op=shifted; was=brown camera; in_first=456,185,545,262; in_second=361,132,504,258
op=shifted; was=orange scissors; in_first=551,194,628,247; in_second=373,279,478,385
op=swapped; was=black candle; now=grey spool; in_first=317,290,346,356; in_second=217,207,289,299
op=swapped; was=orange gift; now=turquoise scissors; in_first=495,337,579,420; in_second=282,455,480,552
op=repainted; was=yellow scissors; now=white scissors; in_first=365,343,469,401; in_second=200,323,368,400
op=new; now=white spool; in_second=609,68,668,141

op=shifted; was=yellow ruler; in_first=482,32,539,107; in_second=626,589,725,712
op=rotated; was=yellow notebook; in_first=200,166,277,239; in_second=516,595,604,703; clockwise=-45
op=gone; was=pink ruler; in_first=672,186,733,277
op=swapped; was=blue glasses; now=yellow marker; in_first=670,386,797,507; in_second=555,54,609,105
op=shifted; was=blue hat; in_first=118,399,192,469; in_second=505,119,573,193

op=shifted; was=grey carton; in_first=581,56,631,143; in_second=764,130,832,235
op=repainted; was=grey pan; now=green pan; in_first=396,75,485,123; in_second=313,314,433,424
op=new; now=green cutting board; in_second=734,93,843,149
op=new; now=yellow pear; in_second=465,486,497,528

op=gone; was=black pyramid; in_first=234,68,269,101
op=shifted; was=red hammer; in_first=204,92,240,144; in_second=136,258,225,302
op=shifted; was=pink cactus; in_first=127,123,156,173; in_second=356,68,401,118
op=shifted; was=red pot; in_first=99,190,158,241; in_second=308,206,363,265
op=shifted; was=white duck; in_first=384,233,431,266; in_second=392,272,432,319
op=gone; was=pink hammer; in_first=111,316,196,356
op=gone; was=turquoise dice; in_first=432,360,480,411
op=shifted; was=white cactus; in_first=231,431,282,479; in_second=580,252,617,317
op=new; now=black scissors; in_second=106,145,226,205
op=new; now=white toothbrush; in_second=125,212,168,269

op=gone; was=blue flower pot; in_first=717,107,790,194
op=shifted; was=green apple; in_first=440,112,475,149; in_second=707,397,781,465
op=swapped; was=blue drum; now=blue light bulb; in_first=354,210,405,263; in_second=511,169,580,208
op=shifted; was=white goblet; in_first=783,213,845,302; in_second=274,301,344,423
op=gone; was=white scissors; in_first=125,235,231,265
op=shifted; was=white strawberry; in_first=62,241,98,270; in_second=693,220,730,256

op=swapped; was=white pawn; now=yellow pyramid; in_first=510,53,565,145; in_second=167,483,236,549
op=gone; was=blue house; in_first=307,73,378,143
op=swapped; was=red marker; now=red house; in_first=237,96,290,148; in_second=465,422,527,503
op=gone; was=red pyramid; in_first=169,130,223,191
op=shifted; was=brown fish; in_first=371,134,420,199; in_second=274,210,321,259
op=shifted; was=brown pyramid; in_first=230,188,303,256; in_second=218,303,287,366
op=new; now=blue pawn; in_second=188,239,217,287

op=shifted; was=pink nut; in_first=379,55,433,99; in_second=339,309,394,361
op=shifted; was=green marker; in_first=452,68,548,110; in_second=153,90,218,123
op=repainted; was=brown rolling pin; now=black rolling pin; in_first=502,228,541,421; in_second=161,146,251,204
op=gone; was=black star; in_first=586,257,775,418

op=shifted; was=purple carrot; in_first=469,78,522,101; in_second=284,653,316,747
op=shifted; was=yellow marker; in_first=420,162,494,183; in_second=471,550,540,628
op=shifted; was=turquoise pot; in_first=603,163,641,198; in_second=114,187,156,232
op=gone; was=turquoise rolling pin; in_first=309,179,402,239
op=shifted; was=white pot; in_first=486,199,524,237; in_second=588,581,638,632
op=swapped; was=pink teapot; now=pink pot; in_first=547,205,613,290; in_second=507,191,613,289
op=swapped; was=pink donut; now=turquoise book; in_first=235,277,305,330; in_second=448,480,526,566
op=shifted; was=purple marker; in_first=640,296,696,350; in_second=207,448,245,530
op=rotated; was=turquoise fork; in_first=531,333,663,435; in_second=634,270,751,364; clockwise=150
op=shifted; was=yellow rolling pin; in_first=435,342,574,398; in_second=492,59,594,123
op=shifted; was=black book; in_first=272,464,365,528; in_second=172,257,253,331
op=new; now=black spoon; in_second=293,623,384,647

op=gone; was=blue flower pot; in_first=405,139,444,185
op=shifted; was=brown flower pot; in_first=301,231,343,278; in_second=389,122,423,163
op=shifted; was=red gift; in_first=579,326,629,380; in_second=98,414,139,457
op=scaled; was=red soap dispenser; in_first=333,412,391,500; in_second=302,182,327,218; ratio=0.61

# WHAT THE EXERCISE ASKS
Each line above that contains "orange" counts once; report the resulting number and nothing else.

# SOLUTION TO THE PROBLEM
2